■ Task description
All of the data should be repeated exactly; pictures are not part of the copy.

■ Data segment
══════

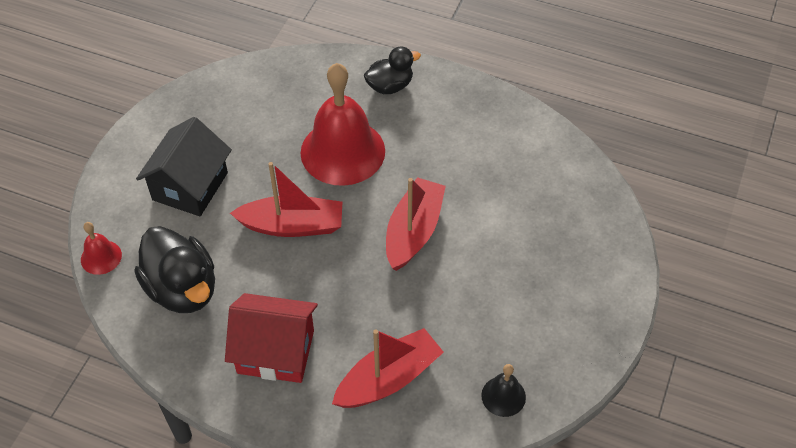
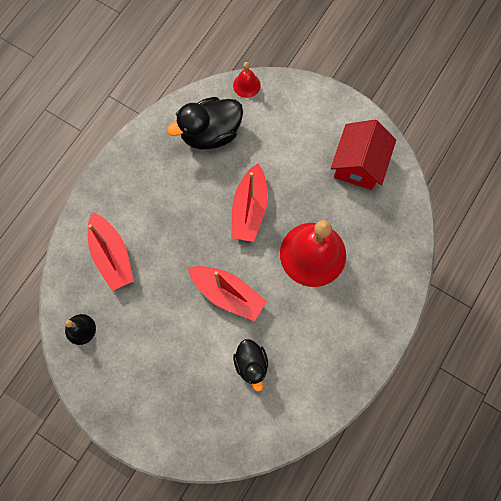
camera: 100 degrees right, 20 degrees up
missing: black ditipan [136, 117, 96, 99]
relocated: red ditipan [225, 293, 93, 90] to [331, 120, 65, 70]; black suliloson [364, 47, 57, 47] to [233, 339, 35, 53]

══════

■ Exercise solution
camera: 100 degrees right, 20 degrees up
missing: black ditipan [136, 117, 96, 99]
relocated: red ditipan [225, 293, 93, 90] to [331, 120, 65, 70]; black suliloson [364, 47, 57, 47] to [233, 339, 35, 53]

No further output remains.